### Data records

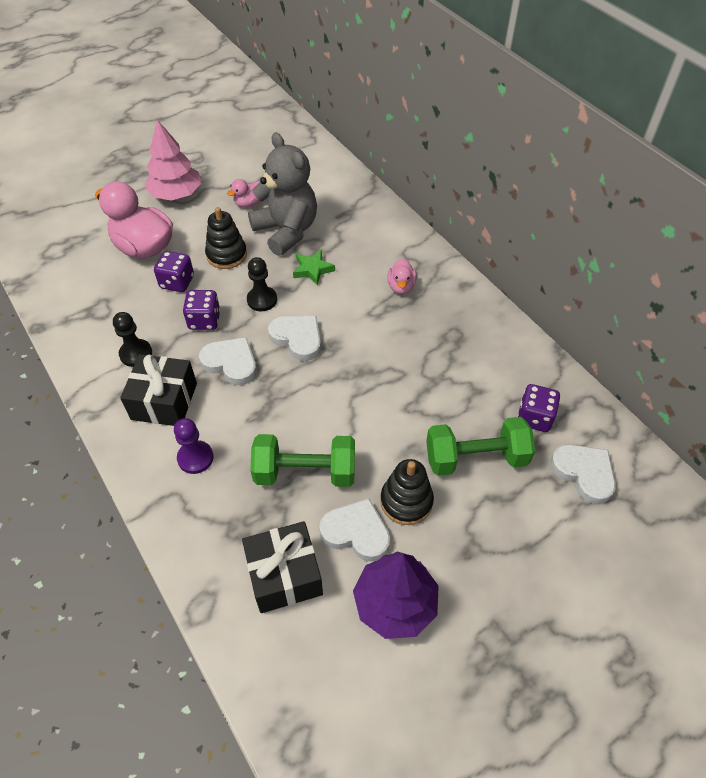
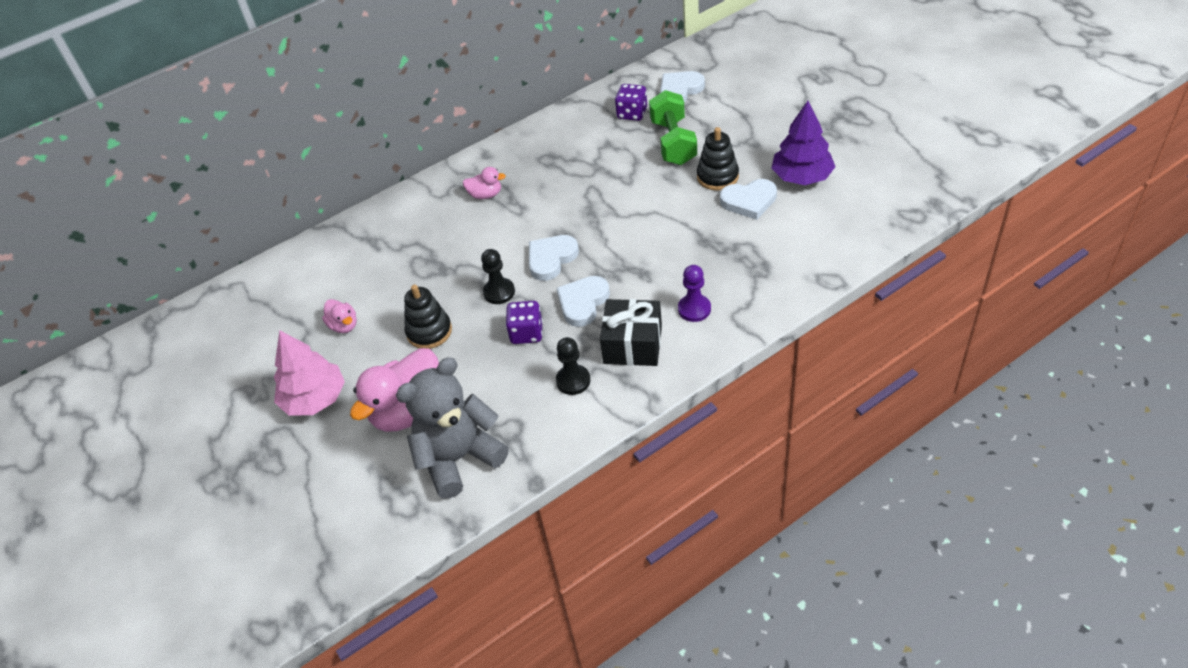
camera: 85 degrees left, 5 degrees down
(177, 282) = (469, 367): purple dice -> none
(284, 575) = (793, 236): black gift -> none
(286, 231) = (396, 287): grey teddy bear -> grey teddy bear (459, 458)
(305, 472) = (699, 236): green dumbbell -> none
(313, 269) = (458, 259): green star -> none
(356, 532) = (749, 201): white heart -> white heart turned 120 degrees counterclockwise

### Problem
Find every line in the records that uses the string "none", then copy it.

### Task result
(177, 282) = (469, 367): purple dice -> none
(284, 575) = (793, 236): black gift -> none
(305, 472) = (699, 236): green dumbbell -> none
(313, 269) = (458, 259): green star -> none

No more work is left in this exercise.